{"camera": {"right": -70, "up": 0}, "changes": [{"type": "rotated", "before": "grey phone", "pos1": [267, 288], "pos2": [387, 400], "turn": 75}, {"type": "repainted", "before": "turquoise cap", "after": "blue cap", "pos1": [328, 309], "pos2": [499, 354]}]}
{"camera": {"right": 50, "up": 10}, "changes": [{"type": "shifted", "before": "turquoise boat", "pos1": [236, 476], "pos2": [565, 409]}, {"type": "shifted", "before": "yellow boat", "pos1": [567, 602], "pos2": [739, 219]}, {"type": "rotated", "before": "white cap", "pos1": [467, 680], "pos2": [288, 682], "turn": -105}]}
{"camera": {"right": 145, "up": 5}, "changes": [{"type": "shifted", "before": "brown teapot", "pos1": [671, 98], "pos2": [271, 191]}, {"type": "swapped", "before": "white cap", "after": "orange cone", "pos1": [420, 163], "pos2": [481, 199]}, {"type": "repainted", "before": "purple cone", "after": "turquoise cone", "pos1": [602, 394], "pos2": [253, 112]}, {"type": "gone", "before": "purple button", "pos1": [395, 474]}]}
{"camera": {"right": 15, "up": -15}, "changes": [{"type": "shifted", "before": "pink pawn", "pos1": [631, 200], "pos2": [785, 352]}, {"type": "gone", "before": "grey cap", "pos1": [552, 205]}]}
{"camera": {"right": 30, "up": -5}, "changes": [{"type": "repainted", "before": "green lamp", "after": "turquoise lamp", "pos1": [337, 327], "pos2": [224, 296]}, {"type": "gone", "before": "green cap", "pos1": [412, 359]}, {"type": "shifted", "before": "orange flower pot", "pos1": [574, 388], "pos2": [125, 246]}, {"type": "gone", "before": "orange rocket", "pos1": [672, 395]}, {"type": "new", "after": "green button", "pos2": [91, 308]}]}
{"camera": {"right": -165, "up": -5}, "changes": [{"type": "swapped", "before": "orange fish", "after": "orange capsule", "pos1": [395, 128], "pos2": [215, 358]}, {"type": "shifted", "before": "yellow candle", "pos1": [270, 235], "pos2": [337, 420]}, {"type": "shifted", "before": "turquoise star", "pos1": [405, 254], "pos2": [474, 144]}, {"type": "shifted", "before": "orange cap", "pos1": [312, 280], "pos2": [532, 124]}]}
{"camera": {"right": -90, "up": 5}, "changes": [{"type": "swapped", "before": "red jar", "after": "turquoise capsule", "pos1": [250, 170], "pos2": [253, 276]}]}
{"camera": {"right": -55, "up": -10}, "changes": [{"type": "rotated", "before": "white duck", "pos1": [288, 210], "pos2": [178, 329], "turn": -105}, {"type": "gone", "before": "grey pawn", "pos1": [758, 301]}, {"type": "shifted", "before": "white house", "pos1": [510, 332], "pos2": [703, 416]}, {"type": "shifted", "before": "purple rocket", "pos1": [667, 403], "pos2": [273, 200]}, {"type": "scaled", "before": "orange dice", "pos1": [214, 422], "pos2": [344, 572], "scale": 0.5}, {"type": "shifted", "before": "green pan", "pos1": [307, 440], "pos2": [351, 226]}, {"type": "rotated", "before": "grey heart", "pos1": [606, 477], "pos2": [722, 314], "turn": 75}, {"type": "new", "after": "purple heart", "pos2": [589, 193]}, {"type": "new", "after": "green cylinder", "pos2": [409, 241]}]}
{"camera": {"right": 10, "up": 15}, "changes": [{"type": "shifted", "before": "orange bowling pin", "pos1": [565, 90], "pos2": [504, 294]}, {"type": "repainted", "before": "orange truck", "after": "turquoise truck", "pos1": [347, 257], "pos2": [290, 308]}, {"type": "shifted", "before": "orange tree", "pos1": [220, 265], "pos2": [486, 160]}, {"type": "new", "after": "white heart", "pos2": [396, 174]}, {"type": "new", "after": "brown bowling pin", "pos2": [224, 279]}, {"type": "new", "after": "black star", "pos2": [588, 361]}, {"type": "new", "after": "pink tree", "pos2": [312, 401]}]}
• • • • •
• Assignment
In full and without error, transcribe each of the entries.

• Task result
{"camera": {"right": -70, "up": 0}, "changes": [{"type": "rotated", "before": "grey phone", "pos1": [267, 288], "pos2": [387, 400], "turn": 75}, {"type": "repainted", "before": "turquoise cap", "after": "blue cap", "pos1": [328, 309], "pos2": [499, 354]}]}
{"camera": {"right": 50, "up": 10}, "changes": [{"type": "shifted", "before": "turquoise boat", "pos1": [236, 476], "pos2": [565, 409]}, {"type": "shifted", "before": "yellow boat", "pos1": [567, 602], "pos2": [739, 219]}, {"type": "rotated", "before": "white cap", "pos1": [467, 680], "pos2": [288, 682], "turn": -105}]}
{"camera": {"right": 145, "up": 5}, "changes": [{"type": "shifted", "before": "brown teapot", "pos1": [671, 98], "pos2": [271, 191]}, {"type": "swapped", "before": "white cap", "after": "orange cone", "pos1": [420, 163], "pos2": [481, 199]}, {"type": "repainted", "before": "purple cone", "after": "turquoise cone", "pos1": [602, 394], "pos2": [253, 112]}, {"type": "gone", "before": "purple button", "pos1": [395, 474]}]}
{"camera": {"right": 15, "up": -15}, "changes": [{"type": "shifted", "before": "pink pawn", "pos1": [631, 200], "pos2": [785, 352]}, {"type": "gone", "before": "grey cap", "pos1": [552, 205]}]}
{"camera": {"right": 30, "up": -5}, "changes": [{"type": "repainted", "before": "green lamp", "after": "turquoise lamp", "pos1": [337, 327], "pos2": [224, 296]}, {"type": "gone", "before": "green cap", "pos1": [412, 359]}, {"type": "shifted", "before": "orange flower pot", "pos1": [574, 388], "pos2": [125, 246]}, {"type": "gone", "before": "orange rocket", "pos1": [672, 395]}, {"type": "new", "after": "green button", "pos2": [91, 308]}]}
{"camera": {"right": -165, "up": -5}, "changes": [{"type": "swapped", "before": "orange fish", "after": "orange capsule", "pos1": [395, 128], "pos2": [215, 358]}, {"type": "shifted", "before": "yellow candle", "pos1": [270, 235], "pos2": [337, 420]}, {"type": "shifted", "before": "turquoise star", "pos1": [405, 254], "pos2": [474, 144]}, {"type": "shifted", "before": "orange cap", "pos1": [312, 280], "pos2": [532, 124]}]}
{"camera": {"right": -90, "up": 5}, "changes": [{"type": "swapped", "before": "red jar", "after": "turquoise capsule", "pos1": [250, 170], "pos2": [253, 276]}]}
{"camera": {"right": -55, "up": -10}, "changes": [{"type": "rotated", "before": "white duck", "pos1": [288, 210], "pos2": [178, 329], "turn": -105}, {"type": "gone", "before": "grey pawn", "pos1": [758, 301]}, {"type": "shifted", "before": "white house", "pos1": [510, 332], "pos2": [703, 416]}, {"type": "shifted", "before": "purple rocket", "pos1": [667, 403], "pos2": [273, 200]}, {"type": "scaled", "before": "orange dice", "pos1": [214, 422], "pos2": [344, 572], "scale": 0.5}, {"type": "shifted", "before": "green pan", "pos1": [307, 440], "pos2": [351, 226]}, {"type": "rotated", "before": "grey heart", "pos1": [606, 477], "pos2": [722, 314], "turn": 75}, {"type": "new", "after": "purple heart", "pos2": [589, 193]}, {"type": "new", "after": "green cylinder", "pos2": [409, 241]}]}
{"camera": {"right": 10, "up": 15}, "changes": [{"type": "shifted", "before": "orange bowling pin", "pos1": [565, 90], "pos2": [504, 294]}, {"type": "repainted", "before": "orange truck", "after": "turquoise truck", "pos1": [347, 257], "pos2": [290, 308]}, {"type": "shifted", "before": "orange tree", "pos1": [220, 265], "pos2": [486, 160]}, {"type": "new", "after": "white heart", "pos2": [396, 174]}, {"type": "new", "after": "brown bowling pin", "pos2": [224, 279]}, {"type": "new", "after": "black star", "pos2": [588, 361]}, {"type": "new", "after": "pink tree", "pos2": [312, 401]}]}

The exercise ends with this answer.